Problem details => Everything in the records below must be repeated exactly, except the pictures.

_ _ _

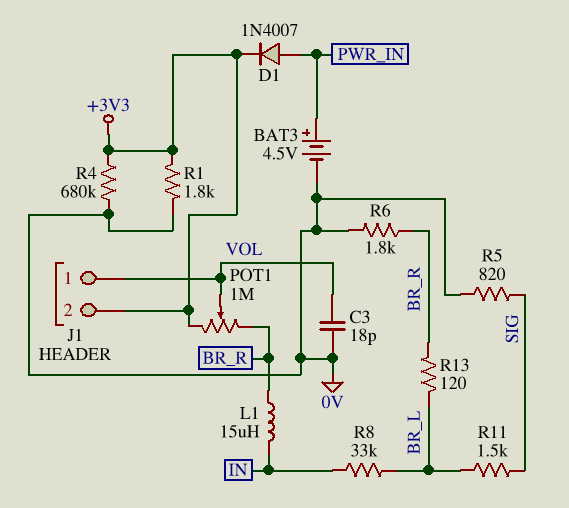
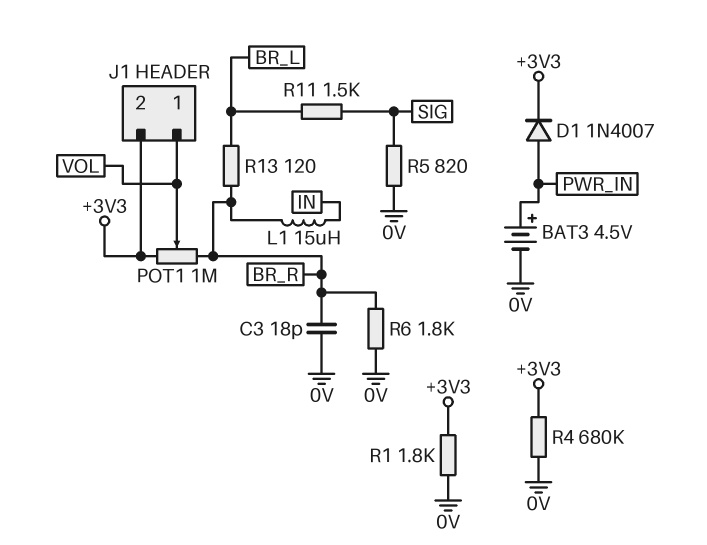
C3: 18pF (0V, VOL) -> 18pF (0V, BR_R)
R8: 33k (BR_L, IN) -> none

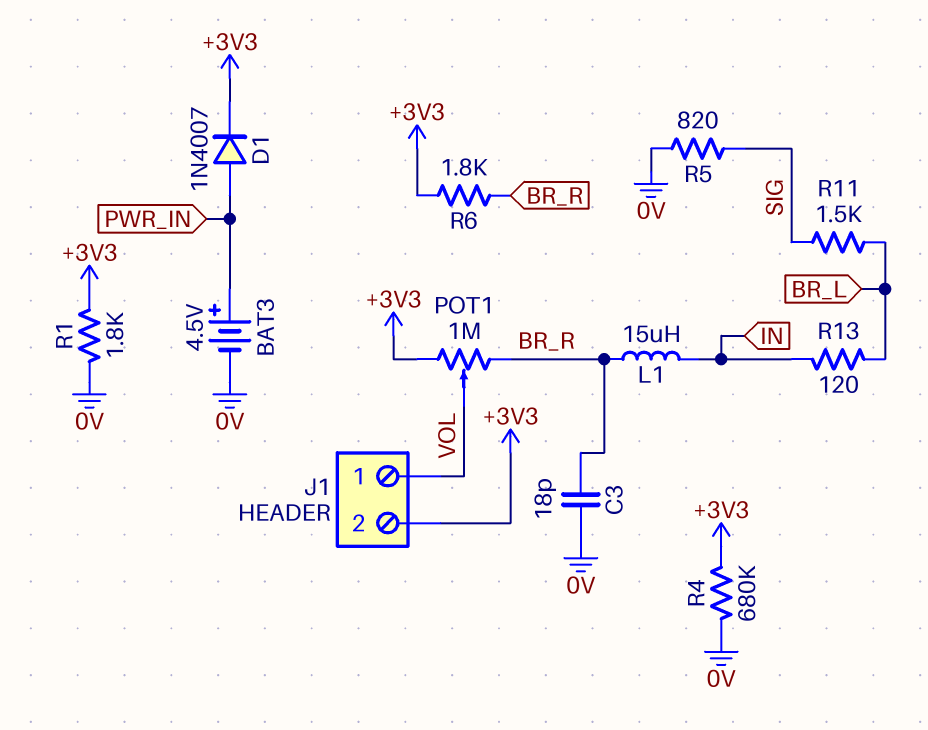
R6: 1.8k (0V, BR_R) -> 1.8k (+3V3, BR_R)
R13: 120 (BR_L, BR_R) -> 120 (BR_L, IN)

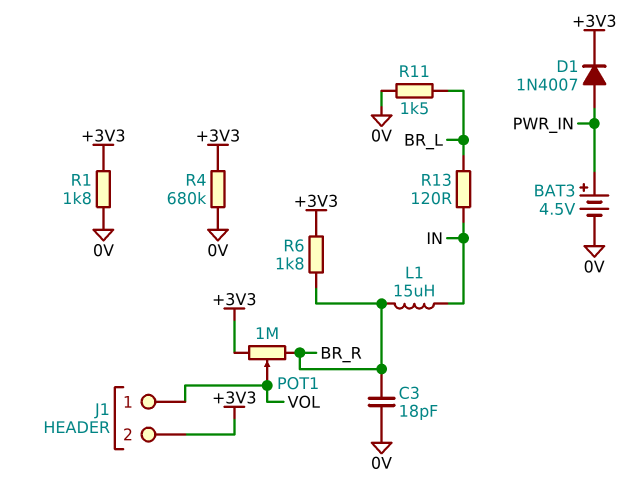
R5: 820 (0V, SIG) -> none
R11: 1.5k (BR_L, SIG) -> 1.5k (0V, BR_L)

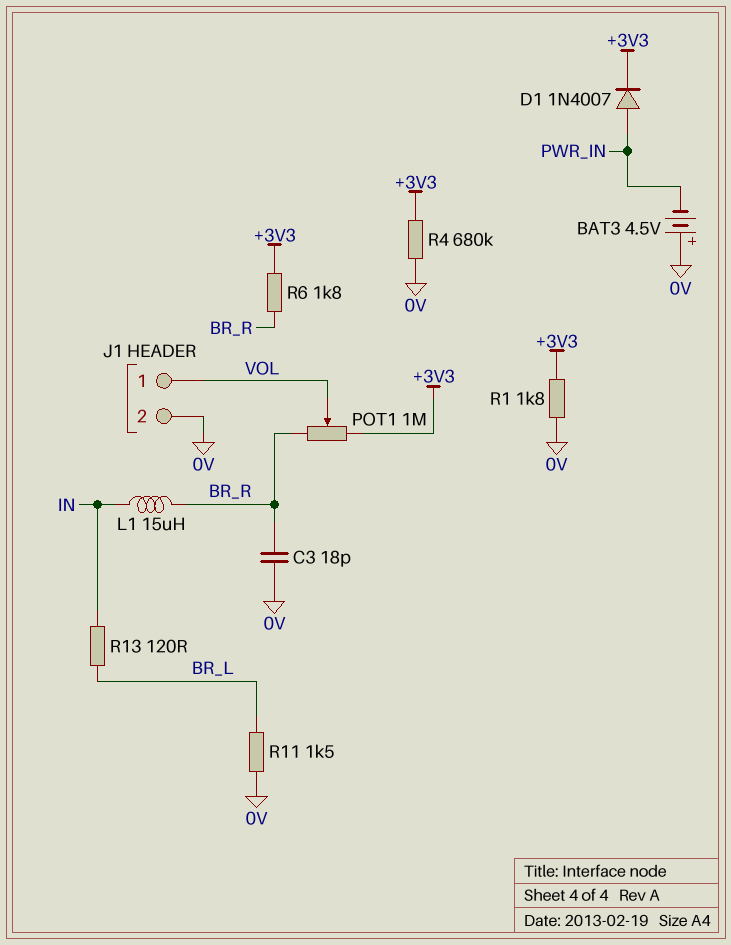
BAT3: 4.5V (plus PWR_IN, minus 0V) -> 4.5V (plus 0V, minus PWR_IN)
J1 pin 2: +3V3 -> 0V

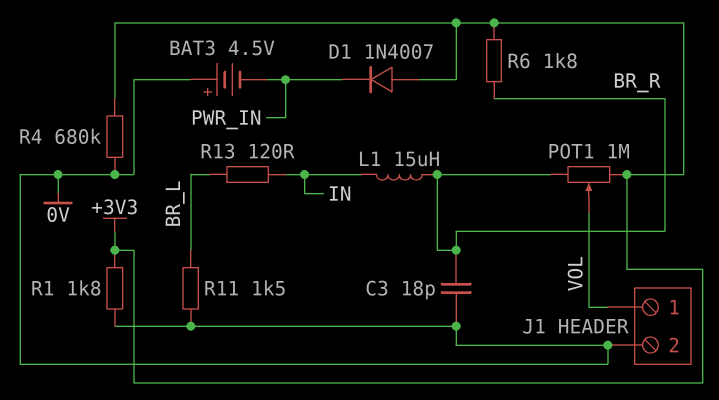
D1: diode 1N4007 (A PWR_IN, K +3V3) -> diode 1N4007 (A +3V3, K PWR_IN)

_ _ _

Solution =>
C3: 18pF (0V, VOL) -> 18pF (0V, BR_R)
R8: 33k (BR_L, IN) -> none

R6: 1.8k (0V, BR_R) -> 1.8k (+3V3, BR_R)
R13: 120 (BR_L, BR_R) -> 120 (BR_L, IN)

R5: 820 (0V, SIG) -> none
R11: 1.5k (BR_L, SIG) -> 1.5k (0V, BR_L)

BAT3: 4.5V (plus PWR_IN, minus 0V) -> 4.5V (plus 0V, minus PWR_IN)
J1 pin 2: +3V3 -> 0V

D1: diode 1N4007 (A PWR_IN, K +3V3) -> diode 1N4007 (A +3V3, K PWR_IN)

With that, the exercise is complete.